--- START ---

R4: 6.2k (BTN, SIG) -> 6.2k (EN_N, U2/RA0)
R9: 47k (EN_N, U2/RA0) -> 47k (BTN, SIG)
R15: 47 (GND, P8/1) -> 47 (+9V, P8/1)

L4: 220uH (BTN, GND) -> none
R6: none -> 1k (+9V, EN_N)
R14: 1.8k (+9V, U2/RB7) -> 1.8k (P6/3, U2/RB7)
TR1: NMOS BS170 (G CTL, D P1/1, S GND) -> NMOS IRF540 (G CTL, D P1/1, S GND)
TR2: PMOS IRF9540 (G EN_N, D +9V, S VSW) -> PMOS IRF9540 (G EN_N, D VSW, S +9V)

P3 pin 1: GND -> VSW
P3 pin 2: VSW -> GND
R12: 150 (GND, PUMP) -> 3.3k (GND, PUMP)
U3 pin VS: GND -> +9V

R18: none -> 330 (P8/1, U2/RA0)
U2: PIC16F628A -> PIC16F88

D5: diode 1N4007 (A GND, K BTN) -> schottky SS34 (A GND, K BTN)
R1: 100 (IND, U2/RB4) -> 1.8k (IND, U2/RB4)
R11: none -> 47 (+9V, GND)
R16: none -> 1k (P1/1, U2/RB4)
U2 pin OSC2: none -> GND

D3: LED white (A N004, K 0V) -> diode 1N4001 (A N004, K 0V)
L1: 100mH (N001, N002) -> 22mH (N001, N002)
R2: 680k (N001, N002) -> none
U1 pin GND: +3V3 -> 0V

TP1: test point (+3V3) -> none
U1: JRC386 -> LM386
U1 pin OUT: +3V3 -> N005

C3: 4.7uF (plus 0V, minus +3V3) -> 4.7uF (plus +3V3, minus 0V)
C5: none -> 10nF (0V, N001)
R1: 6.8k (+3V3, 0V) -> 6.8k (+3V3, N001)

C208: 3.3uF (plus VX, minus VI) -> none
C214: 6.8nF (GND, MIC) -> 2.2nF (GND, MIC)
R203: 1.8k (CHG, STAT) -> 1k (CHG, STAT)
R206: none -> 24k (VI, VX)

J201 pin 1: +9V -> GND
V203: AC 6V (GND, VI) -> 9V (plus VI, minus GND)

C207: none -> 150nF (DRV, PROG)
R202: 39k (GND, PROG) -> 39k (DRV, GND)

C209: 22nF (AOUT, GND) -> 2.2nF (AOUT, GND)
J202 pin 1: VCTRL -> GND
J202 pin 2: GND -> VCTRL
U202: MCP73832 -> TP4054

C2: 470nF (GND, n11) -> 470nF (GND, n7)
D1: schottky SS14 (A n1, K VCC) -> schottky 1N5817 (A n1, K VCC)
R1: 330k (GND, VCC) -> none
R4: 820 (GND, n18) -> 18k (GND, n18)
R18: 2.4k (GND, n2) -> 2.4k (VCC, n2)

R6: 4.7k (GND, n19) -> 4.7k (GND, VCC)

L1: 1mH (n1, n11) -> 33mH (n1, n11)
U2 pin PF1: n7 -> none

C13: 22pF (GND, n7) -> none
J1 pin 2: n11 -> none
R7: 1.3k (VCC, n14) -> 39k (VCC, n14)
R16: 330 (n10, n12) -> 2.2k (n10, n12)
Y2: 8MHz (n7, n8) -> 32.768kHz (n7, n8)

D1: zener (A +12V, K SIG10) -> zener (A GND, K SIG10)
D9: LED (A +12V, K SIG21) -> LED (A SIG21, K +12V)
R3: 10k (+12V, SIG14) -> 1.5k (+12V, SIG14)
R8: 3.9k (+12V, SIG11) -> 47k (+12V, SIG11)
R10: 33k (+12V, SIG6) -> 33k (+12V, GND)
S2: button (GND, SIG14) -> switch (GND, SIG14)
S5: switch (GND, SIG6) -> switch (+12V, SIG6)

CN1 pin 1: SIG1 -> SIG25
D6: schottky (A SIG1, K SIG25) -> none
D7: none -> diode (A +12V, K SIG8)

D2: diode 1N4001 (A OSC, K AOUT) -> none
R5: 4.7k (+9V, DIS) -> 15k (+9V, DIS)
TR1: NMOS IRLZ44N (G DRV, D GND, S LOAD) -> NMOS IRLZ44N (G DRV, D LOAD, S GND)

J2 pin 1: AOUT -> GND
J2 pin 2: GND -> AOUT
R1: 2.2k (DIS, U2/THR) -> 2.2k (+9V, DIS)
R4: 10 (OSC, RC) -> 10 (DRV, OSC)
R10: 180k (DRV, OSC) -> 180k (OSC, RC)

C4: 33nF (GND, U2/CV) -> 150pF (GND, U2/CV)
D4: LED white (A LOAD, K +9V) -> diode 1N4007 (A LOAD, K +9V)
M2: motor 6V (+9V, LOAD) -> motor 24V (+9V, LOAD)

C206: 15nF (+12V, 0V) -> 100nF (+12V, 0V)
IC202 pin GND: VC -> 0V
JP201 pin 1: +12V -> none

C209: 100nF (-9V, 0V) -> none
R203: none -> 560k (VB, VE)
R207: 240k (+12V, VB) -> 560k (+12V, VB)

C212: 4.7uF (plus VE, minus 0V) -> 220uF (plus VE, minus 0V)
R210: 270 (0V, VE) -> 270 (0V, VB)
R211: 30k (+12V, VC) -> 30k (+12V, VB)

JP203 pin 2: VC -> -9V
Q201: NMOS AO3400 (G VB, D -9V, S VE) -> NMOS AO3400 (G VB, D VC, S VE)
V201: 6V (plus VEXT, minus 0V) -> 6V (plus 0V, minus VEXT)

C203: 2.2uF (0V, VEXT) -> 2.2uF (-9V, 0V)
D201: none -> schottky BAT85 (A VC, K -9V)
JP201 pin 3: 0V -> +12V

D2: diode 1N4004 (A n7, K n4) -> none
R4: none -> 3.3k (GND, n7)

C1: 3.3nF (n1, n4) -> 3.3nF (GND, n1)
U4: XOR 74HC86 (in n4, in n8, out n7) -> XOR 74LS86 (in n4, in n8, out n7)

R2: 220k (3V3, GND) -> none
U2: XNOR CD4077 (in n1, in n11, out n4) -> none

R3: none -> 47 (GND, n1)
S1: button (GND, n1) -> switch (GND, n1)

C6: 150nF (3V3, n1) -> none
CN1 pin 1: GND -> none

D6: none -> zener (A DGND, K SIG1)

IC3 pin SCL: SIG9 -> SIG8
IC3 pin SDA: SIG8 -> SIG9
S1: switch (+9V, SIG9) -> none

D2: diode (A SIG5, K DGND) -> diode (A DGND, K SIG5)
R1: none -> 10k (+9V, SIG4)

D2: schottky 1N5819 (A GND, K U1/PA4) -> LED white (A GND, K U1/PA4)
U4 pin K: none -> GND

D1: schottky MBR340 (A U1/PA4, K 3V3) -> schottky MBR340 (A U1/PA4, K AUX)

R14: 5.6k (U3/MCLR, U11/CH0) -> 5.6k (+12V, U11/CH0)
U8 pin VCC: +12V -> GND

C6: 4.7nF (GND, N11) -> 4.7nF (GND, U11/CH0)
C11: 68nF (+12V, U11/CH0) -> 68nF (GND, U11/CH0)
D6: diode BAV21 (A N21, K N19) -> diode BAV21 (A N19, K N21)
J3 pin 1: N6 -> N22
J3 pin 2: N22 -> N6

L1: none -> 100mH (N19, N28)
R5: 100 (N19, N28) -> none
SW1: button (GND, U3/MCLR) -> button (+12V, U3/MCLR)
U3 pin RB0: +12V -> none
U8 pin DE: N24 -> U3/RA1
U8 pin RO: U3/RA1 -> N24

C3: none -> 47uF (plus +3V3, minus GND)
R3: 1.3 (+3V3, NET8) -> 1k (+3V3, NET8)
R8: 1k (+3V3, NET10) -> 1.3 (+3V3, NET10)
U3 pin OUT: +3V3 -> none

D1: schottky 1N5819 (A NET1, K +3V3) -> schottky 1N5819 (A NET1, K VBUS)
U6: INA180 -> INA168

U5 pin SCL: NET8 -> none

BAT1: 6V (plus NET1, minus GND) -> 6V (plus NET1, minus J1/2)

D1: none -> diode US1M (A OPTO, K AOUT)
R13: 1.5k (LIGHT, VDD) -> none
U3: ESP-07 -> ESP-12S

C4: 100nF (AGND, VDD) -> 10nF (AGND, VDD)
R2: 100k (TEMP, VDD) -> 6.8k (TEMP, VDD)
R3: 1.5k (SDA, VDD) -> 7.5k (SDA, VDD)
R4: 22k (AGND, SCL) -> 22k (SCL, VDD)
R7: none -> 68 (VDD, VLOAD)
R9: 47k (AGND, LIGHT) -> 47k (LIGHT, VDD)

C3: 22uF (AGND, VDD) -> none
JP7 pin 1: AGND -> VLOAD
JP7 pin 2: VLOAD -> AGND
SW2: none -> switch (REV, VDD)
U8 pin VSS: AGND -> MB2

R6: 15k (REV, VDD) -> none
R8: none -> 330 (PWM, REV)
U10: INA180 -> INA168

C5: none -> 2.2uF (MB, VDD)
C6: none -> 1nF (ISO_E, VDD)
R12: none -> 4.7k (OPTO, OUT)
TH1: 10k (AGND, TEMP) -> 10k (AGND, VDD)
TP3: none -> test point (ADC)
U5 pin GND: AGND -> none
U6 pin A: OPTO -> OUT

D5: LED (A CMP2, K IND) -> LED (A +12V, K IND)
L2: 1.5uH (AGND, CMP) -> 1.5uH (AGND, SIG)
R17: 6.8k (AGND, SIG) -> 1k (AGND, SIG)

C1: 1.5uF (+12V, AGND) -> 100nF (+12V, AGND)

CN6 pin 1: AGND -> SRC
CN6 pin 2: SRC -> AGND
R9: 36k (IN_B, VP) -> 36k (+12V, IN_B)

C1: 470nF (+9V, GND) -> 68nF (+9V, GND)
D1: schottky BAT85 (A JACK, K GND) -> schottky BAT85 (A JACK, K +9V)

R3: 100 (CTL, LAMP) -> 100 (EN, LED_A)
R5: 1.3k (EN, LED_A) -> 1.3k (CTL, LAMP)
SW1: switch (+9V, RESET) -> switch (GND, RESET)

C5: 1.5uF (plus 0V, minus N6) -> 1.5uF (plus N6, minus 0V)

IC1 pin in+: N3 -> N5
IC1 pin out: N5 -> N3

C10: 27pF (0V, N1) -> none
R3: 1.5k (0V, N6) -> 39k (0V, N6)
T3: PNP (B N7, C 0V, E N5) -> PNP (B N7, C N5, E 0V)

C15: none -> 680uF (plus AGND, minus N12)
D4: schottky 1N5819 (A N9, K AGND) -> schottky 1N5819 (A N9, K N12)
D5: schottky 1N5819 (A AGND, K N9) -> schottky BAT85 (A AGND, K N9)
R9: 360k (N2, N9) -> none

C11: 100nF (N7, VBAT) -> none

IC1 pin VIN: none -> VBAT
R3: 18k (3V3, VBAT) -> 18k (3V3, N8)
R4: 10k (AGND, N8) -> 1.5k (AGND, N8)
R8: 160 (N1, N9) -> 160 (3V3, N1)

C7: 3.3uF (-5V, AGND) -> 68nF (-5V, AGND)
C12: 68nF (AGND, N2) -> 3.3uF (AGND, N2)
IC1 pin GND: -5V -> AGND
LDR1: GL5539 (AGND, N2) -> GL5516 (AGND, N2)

--- END ---

## Task:
Above are the records. Print exactly, and only, the lines from the line with "R9: 47k (AGND, LIGHT) -> 47k (LIGHT, VDD)" to the line with "TH1: 10k (AGND, TEMP) -> 10k (AGND, VDD)", both inclusive.

## The answer:
R9: 47k (AGND, LIGHT) -> 47k (LIGHT, VDD)

C3: 22uF (AGND, VDD) -> none
JP7 pin 1: AGND -> VLOAD
JP7 pin 2: VLOAD -> AGND
SW2: none -> switch (REV, VDD)
U8 pin VSS: AGND -> MB2

R6: 15k (REV, VDD) -> none
R8: none -> 330 (PWM, REV)
U10: INA180 -> INA168

C5: none -> 2.2uF (MB, VDD)
C6: none -> 1nF (ISO_E, VDD)
R12: none -> 4.7k (OPTO, OUT)
TH1: 10k (AGND, TEMP) -> 10k (AGND, VDD)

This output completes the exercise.